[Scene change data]
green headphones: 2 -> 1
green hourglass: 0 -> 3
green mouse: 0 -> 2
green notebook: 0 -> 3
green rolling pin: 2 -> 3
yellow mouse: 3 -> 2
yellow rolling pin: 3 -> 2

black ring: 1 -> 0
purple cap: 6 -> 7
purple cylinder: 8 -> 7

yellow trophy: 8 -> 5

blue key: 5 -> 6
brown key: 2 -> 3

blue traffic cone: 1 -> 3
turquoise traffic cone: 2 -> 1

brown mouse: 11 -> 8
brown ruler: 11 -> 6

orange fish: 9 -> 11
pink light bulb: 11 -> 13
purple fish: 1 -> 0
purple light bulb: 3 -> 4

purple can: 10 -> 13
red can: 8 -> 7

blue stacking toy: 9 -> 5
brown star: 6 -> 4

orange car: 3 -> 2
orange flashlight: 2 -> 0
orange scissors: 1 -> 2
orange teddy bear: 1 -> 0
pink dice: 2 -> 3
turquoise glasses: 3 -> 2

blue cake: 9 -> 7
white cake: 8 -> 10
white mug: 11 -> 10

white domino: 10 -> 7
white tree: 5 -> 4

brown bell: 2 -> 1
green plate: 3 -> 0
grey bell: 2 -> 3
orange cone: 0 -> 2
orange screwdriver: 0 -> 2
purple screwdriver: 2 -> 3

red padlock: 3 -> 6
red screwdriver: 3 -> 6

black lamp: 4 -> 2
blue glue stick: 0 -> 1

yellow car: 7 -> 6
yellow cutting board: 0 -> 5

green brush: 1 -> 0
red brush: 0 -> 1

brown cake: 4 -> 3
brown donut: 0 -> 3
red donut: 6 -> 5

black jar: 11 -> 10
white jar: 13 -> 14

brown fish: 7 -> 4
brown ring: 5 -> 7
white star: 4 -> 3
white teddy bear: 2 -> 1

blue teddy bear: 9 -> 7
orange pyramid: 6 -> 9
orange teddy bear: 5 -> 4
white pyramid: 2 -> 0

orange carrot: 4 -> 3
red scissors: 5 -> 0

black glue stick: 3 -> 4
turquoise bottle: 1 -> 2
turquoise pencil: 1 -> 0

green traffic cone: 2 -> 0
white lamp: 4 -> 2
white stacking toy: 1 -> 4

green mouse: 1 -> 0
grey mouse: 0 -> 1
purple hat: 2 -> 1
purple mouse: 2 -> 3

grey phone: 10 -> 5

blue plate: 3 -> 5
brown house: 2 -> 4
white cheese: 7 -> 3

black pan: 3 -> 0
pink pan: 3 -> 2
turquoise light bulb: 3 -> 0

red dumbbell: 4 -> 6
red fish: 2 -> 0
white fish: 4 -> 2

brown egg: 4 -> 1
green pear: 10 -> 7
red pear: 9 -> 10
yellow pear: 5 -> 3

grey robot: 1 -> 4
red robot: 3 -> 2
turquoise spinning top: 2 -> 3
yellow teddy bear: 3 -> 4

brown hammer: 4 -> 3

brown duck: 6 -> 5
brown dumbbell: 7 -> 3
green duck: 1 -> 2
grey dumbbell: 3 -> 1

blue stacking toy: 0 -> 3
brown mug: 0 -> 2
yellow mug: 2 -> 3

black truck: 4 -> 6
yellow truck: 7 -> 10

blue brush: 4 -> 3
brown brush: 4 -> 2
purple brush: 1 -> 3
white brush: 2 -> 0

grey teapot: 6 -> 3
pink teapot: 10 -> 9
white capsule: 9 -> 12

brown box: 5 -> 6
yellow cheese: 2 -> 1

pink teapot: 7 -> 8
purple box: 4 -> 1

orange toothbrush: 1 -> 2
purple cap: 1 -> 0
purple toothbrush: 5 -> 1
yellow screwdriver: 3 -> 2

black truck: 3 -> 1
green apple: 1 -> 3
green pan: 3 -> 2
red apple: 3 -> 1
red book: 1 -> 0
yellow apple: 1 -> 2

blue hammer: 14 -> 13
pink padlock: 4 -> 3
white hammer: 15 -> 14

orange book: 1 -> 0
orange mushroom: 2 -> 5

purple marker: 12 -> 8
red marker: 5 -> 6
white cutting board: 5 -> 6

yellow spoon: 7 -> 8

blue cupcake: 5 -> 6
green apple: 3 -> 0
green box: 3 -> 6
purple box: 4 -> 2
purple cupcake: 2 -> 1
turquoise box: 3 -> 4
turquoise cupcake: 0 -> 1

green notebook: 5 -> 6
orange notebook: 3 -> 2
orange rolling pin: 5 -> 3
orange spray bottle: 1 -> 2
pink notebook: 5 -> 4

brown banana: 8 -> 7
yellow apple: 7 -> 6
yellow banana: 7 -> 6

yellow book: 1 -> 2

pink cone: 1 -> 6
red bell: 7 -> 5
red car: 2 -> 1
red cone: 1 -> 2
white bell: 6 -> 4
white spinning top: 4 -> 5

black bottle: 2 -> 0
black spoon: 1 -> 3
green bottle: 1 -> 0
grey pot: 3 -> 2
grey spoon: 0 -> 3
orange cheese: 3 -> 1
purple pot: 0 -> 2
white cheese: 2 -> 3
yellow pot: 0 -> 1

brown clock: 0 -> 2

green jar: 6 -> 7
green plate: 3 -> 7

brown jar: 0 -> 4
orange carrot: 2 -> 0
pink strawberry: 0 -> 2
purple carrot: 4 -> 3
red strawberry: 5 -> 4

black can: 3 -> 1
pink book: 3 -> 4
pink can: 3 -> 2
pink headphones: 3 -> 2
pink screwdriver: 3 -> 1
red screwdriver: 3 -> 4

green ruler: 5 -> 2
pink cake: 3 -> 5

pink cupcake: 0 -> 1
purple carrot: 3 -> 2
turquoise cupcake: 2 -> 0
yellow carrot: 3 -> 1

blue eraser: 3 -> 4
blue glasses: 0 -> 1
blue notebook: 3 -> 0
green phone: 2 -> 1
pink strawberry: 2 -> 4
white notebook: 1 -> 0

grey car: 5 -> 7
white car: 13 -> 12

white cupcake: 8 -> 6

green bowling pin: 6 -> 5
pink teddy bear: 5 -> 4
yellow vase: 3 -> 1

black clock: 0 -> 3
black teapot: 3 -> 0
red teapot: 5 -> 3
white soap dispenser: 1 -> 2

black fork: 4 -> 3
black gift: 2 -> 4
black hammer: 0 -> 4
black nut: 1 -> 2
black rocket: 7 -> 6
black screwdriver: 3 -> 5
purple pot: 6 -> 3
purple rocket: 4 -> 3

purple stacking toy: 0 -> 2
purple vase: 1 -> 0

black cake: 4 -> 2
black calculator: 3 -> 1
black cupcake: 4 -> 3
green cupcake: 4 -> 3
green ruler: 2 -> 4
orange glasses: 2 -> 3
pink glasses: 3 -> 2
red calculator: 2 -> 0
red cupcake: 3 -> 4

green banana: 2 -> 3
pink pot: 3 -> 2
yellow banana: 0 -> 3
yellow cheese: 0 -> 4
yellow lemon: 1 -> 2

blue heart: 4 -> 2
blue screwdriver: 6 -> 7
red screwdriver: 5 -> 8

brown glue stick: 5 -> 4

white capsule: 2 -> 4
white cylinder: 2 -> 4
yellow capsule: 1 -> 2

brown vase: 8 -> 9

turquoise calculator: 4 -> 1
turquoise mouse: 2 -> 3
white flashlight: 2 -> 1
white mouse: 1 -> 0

**TASK PROMPT**
Reproduce all of the data above, exactly and without omission.

**ANSWER TO THE PROBLEM**
green headphones: 2 -> 1
green hourglass: 0 -> 3
green mouse: 0 -> 2
green notebook: 0 -> 3
green rolling pin: 2 -> 3
yellow mouse: 3 -> 2
yellow rolling pin: 3 -> 2

black ring: 1 -> 0
purple cap: 6 -> 7
purple cylinder: 8 -> 7

yellow trophy: 8 -> 5

blue key: 5 -> 6
brown key: 2 -> 3

blue traffic cone: 1 -> 3
turquoise traffic cone: 2 -> 1

brown mouse: 11 -> 8
brown ruler: 11 -> 6

orange fish: 9 -> 11
pink light bulb: 11 -> 13
purple fish: 1 -> 0
purple light bulb: 3 -> 4

purple can: 10 -> 13
red can: 8 -> 7

blue stacking toy: 9 -> 5
brown star: 6 -> 4

orange car: 3 -> 2
orange flashlight: 2 -> 0
orange scissors: 1 -> 2
orange teddy bear: 1 -> 0
pink dice: 2 -> 3
turquoise glasses: 3 -> 2

blue cake: 9 -> 7
white cake: 8 -> 10
white mug: 11 -> 10

white domino: 10 -> 7
white tree: 5 -> 4

brown bell: 2 -> 1
green plate: 3 -> 0
grey bell: 2 -> 3
orange cone: 0 -> 2
orange screwdriver: 0 -> 2
purple screwdriver: 2 -> 3

red padlock: 3 -> 6
red screwdriver: 3 -> 6

black lamp: 4 -> 2
blue glue stick: 0 -> 1

yellow car: 7 -> 6
yellow cutting board: 0 -> 5

green brush: 1 -> 0
red brush: 0 -> 1

brown cake: 4 -> 3
brown donut: 0 -> 3
red donut: 6 -> 5

black jar: 11 -> 10
white jar: 13 -> 14

brown fish: 7 -> 4
brown ring: 5 -> 7
white star: 4 -> 3
white teddy bear: 2 -> 1

blue teddy bear: 9 -> 7
orange pyramid: 6 -> 9
orange teddy bear: 5 -> 4
white pyramid: 2 -> 0

orange carrot: 4 -> 3
red scissors: 5 -> 0

black glue stick: 3 -> 4
turquoise bottle: 1 -> 2
turquoise pencil: 1 -> 0

green traffic cone: 2 -> 0
white lamp: 4 -> 2
white stacking toy: 1 -> 4

green mouse: 1 -> 0
grey mouse: 0 -> 1
purple hat: 2 -> 1
purple mouse: 2 -> 3

grey phone: 10 -> 5

blue plate: 3 -> 5
brown house: 2 -> 4
white cheese: 7 -> 3

black pan: 3 -> 0
pink pan: 3 -> 2
turquoise light bulb: 3 -> 0

red dumbbell: 4 -> 6
red fish: 2 -> 0
white fish: 4 -> 2

brown egg: 4 -> 1
green pear: 10 -> 7
red pear: 9 -> 10
yellow pear: 5 -> 3

grey robot: 1 -> 4
red robot: 3 -> 2
turquoise spinning top: 2 -> 3
yellow teddy bear: 3 -> 4

brown hammer: 4 -> 3

brown duck: 6 -> 5
brown dumbbell: 7 -> 3
green duck: 1 -> 2
grey dumbbell: 3 -> 1

blue stacking toy: 0 -> 3
brown mug: 0 -> 2
yellow mug: 2 -> 3

black truck: 4 -> 6
yellow truck: 7 -> 10

blue brush: 4 -> 3
brown brush: 4 -> 2
purple brush: 1 -> 3
white brush: 2 -> 0

grey teapot: 6 -> 3
pink teapot: 10 -> 9
white capsule: 9 -> 12

brown box: 5 -> 6
yellow cheese: 2 -> 1

pink teapot: 7 -> 8
purple box: 4 -> 1

orange toothbrush: 1 -> 2
purple cap: 1 -> 0
purple toothbrush: 5 -> 1
yellow screwdriver: 3 -> 2

black truck: 3 -> 1
green apple: 1 -> 3
green pan: 3 -> 2
red apple: 3 -> 1
red book: 1 -> 0
yellow apple: 1 -> 2

blue hammer: 14 -> 13
pink padlock: 4 -> 3
white hammer: 15 -> 14

orange book: 1 -> 0
orange mushroom: 2 -> 5

purple marker: 12 -> 8
red marker: 5 -> 6
white cutting board: 5 -> 6

yellow spoon: 7 -> 8

blue cupcake: 5 -> 6
green apple: 3 -> 0
green box: 3 -> 6
purple box: 4 -> 2
purple cupcake: 2 -> 1
turquoise box: 3 -> 4
turquoise cupcake: 0 -> 1

green notebook: 5 -> 6
orange notebook: 3 -> 2
orange rolling pin: 5 -> 3
orange spray bottle: 1 -> 2
pink notebook: 5 -> 4

brown banana: 8 -> 7
yellow apple: 7 -> 6
yellow banana: 7 -> 6

yellow book: 1 -> 2

pink cone: 1 -> 6
red bell: 7 -> 5
red car: 2 -> 1
red cone: 1 -> 2
white bell: 6 -> 4
white spinning top: 4 -> 5

black bottle: 2 -> 0
black spoon: 1 -> 3
green bottle: 1 -> 0
grey pot: 3 -> 2
grey spoon: 0 -> 3
orange cheese: 3 -> 1
purple pot: 0 -> 2
white cheese: 2 -> 3
yellow pot: 0 -> 1

brown clock: 0 -> 2

green jar: 6 -> 7
green plate: 3 -> 7

brown jar: 0 -> 4
orange carrot: 2 -> 0
pink strawberry: 0 -> 2
purple carrot: 4 -> 3
red strawberry: 5 -> 4

black can: 3 -> 1
pink book: 3 -> 4
pink can: 3 -> 2
pink headphones: 3 -> 2
pink screwdriver: 3 -> 1
red screwdriver: 3 -> 4

green ruler: 5 -> 2
pink cake: 3 -> 5

pink cupcake: 0 -> 1
purple carrot: 3 -> 2
turquoise cupcake: 2 -> 0
yellow carrot: 3 -> 1

blue eraser: 3 -> 4
blue glasses: 0 -> 1
blue notebook: 3 -> 0
green phone: 2 -> 1
pink strawberry: 2 -> 4
white notebook: 1 -> 0

grey car: 5 -> 7
white car: 13 -> 12

white cupcake: 8 -> 6

green bowling pin: 6 -> 5
pink teddy bear: 5 -> 4
yellow vase: 3 -> 1

black clock: 0 -> 3
black teapot: 3 -> 0
red teapot: 5 -> 3
white soap dispenser: 1 -> 2

black fork: 4 -> 3
black gift: 2 -> 4
black hammer: 0 -> 4
black nut: 1 -> 2
black rocket: 7 -> 6
black screwdriver: 3 -> 5
purple pot: 6 -> 3
purple rocket: 4 -> 3

purple stacking toy: 0 -> 2
purple vase: 1 -> 0

black cake: 4 -> 2
black calculator: 3 -> 1
black cupcake: 4 -> 3
green cupcake: 4 -> 3
green ruler: 2 -> 4
orange glasses: 2 -> 3
pink glasses: 3 -> 2
red calculator: 2 -> 0
red cupcake: 3 -> 4

green banana: 2 -> 3
pink pot: 3 -> 2
yellow banana: 0 -> 3
yellow cheese: 0 -> 4
yellow lemon: 1 -> 2

blue heart: 4 -> 2
blue screwdriver: 6 -> 7
red screwdriver: 5 -> 8

brown glue stick: 5 -> 4

white capsule: 2 -> 4
white cylinder: 2 -> 4
yellow capsule: 1 -> 2

brown vase: 8 -> 9

turquoise calculator: 4 -> 1
turquoise mouse: 2 -> 3
white flashlight: 2 -> 1
white mouse: 1 -> 0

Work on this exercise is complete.